[EXERCISE REQUIREMENTS]: Find every line in the data below that contains the string "time", treating uppercase and lowercase as different, and copy each of those lines.

[DATA RECORDS]:
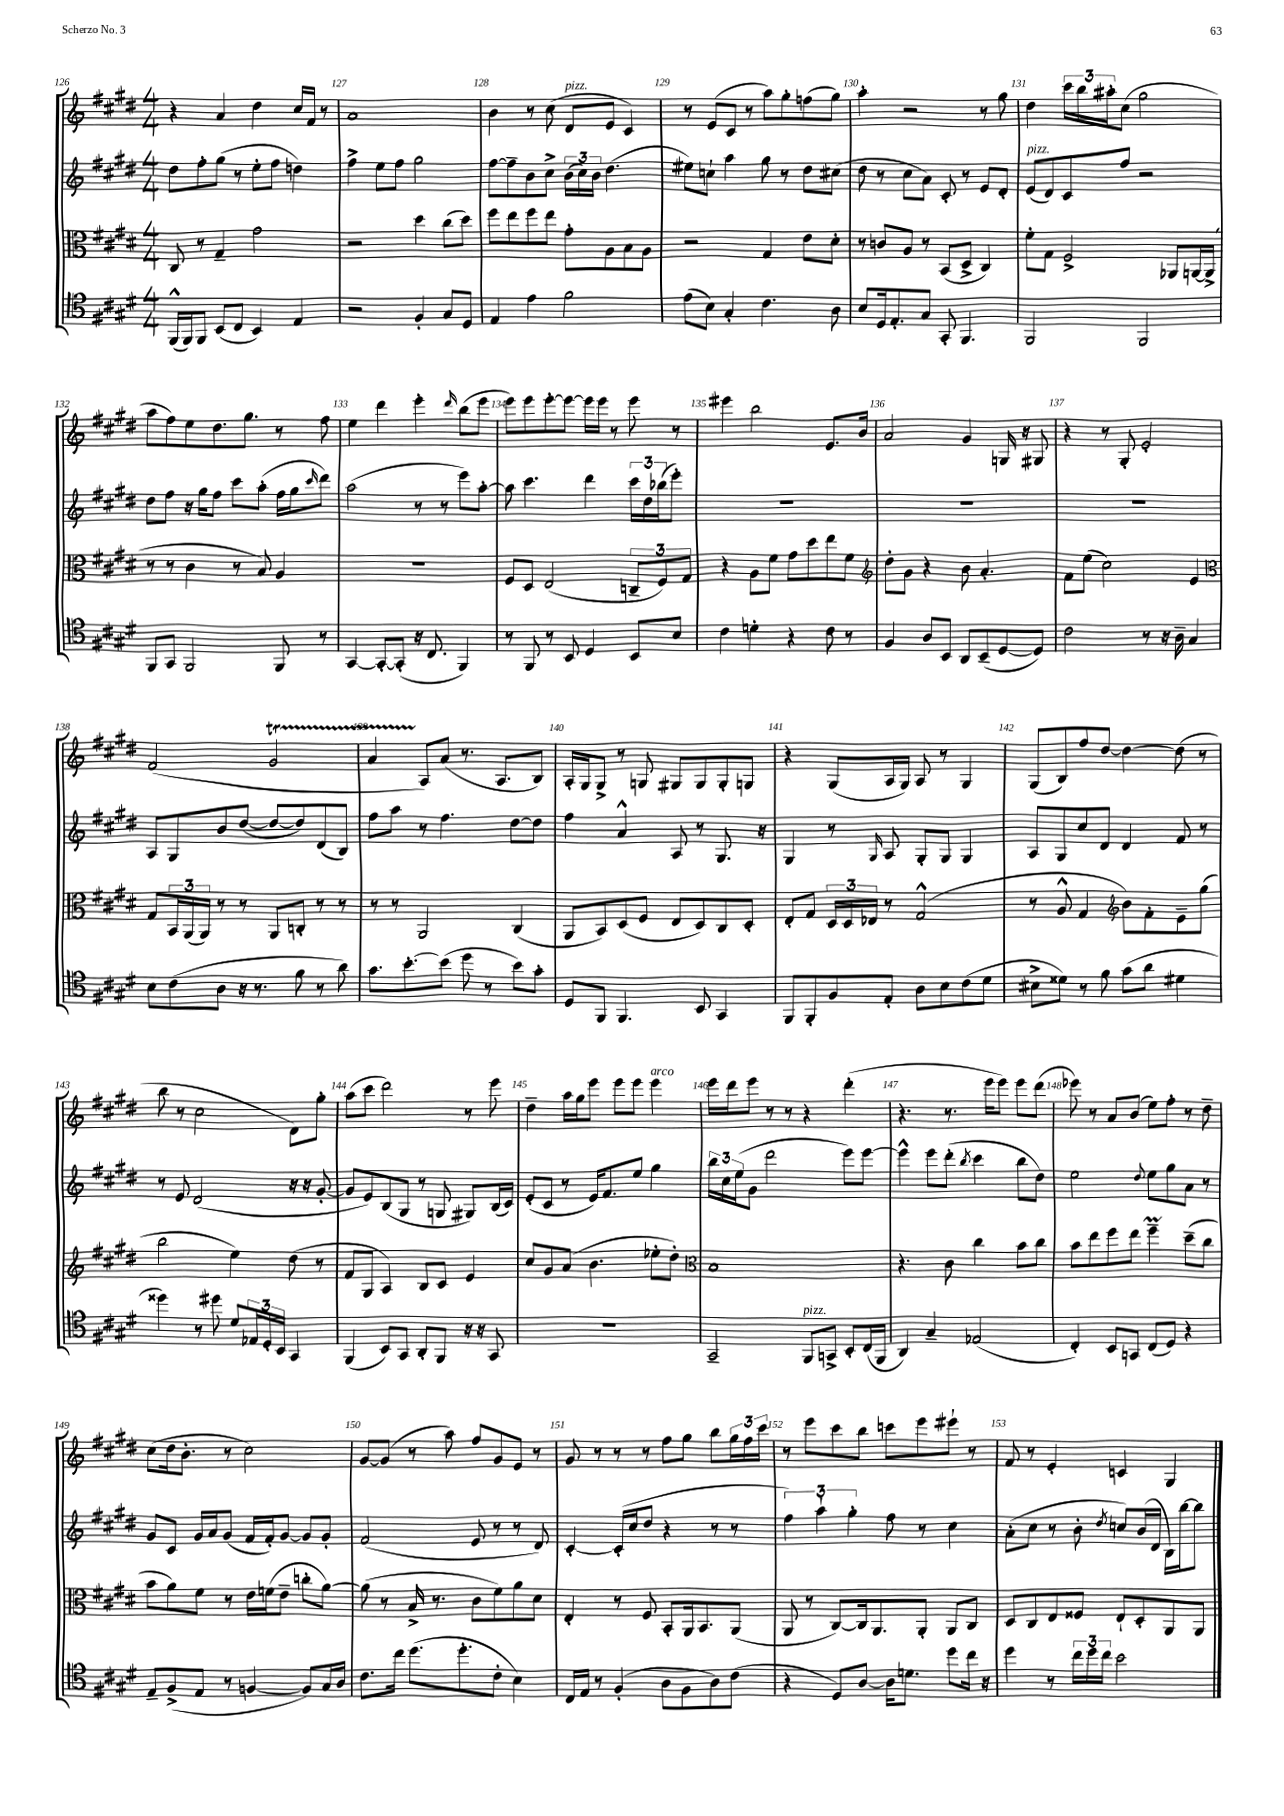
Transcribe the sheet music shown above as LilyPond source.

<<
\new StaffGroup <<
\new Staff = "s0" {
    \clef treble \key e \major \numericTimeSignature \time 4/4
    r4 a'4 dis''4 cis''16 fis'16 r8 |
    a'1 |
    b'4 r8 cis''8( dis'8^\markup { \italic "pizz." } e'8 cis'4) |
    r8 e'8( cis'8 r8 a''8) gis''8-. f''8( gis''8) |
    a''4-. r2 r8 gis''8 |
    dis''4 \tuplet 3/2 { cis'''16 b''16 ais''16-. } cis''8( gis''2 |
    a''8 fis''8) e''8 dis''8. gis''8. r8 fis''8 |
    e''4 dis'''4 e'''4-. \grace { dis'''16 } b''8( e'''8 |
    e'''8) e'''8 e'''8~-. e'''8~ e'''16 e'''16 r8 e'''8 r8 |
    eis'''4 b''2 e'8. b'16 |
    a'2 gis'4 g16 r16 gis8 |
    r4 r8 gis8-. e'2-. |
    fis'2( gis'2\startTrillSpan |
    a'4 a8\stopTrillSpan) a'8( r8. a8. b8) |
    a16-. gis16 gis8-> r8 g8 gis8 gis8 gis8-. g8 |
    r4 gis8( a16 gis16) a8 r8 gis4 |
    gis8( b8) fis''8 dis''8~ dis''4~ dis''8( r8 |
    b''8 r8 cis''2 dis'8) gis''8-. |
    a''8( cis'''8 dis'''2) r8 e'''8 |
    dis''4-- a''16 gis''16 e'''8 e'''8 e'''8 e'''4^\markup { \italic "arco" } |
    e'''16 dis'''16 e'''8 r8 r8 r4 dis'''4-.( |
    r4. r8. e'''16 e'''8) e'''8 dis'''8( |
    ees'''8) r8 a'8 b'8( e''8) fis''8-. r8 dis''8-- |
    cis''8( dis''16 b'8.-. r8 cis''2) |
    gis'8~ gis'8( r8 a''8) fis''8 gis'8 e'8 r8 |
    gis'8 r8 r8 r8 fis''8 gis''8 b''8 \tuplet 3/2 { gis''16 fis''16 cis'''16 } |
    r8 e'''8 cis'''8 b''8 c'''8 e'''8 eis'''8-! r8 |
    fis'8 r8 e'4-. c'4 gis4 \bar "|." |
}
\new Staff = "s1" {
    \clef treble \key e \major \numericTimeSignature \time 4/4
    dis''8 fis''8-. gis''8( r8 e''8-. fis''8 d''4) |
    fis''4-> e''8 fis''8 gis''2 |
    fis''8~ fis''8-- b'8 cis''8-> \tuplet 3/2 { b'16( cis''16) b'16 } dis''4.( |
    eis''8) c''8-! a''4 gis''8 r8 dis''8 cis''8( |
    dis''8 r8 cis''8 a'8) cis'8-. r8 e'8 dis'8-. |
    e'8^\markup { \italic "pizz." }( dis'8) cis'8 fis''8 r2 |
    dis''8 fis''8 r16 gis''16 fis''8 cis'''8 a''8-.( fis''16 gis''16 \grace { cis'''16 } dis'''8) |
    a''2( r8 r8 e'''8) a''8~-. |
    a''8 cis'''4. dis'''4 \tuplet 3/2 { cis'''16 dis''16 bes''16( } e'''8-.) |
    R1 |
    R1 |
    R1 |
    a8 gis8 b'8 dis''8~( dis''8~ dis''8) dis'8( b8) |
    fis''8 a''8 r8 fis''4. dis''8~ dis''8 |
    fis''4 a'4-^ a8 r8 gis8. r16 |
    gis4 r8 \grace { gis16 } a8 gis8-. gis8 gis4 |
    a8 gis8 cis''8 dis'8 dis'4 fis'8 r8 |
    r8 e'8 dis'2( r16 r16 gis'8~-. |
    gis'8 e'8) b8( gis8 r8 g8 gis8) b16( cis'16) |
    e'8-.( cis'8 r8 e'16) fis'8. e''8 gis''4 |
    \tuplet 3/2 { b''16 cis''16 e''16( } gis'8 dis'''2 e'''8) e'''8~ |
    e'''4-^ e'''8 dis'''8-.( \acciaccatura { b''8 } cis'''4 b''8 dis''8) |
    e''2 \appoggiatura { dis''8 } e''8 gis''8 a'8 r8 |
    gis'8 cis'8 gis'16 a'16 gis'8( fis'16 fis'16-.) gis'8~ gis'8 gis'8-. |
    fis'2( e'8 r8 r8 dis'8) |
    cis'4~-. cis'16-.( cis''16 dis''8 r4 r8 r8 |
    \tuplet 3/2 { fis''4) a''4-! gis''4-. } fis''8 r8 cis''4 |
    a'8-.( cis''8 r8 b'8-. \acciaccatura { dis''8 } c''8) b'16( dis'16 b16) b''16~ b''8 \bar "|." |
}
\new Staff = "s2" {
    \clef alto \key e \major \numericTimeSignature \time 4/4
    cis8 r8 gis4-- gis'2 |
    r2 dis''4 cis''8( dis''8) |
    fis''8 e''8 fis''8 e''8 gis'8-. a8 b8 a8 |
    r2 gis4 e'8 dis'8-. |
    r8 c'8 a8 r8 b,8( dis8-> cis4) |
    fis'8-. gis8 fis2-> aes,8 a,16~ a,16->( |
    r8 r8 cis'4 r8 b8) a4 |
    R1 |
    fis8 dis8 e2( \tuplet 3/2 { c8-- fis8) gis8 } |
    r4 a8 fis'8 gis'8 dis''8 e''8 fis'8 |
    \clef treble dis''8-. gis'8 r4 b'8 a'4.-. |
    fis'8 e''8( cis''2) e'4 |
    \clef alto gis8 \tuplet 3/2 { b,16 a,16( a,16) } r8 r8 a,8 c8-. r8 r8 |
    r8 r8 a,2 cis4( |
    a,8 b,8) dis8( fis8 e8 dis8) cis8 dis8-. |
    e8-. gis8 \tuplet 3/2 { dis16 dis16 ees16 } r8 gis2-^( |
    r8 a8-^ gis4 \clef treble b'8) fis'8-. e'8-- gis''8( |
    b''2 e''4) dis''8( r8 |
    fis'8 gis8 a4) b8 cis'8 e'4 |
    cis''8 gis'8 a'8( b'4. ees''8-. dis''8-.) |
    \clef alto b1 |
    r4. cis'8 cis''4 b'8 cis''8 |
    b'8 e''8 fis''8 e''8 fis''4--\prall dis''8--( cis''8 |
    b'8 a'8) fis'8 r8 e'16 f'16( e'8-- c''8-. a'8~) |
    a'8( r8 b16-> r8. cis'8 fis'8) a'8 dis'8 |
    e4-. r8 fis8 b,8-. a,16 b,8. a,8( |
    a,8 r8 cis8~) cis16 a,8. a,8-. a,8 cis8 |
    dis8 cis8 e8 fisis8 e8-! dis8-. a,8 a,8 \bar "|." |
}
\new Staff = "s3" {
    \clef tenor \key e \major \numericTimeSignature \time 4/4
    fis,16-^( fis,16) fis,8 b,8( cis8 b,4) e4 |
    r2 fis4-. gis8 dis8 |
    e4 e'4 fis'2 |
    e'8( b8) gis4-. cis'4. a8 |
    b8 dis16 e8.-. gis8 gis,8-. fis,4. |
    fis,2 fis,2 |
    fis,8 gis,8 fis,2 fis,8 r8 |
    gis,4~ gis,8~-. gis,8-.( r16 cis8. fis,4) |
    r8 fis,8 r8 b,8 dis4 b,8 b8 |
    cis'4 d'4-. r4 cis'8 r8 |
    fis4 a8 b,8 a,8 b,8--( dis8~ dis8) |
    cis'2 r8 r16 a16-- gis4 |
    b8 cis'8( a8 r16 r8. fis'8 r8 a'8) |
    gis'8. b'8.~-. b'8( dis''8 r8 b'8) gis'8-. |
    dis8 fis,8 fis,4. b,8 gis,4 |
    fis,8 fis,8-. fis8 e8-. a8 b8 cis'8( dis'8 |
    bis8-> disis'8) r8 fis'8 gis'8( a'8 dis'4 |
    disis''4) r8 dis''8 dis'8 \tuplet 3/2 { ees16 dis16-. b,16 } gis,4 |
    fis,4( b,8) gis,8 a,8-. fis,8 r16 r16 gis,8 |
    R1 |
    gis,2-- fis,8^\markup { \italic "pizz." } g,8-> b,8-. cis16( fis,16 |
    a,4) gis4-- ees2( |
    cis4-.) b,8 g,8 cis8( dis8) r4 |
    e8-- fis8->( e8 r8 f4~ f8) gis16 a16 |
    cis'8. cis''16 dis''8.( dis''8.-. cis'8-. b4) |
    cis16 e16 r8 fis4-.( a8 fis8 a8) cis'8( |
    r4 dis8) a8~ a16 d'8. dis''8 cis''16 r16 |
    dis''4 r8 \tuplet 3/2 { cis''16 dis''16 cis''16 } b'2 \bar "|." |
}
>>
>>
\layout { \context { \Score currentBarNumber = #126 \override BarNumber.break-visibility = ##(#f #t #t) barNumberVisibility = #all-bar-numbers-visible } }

[THE REPLY]:
    \clef treble \key e \major \numericTimeSignature \time 4/4
    \clef treble \key e \major \numericTimeSignature \time 4/4
    \clef alto \key e \major \numericTimeSignature \time 4/4
    \clef tenor \key e \major \numericTimeSignature \time 4/4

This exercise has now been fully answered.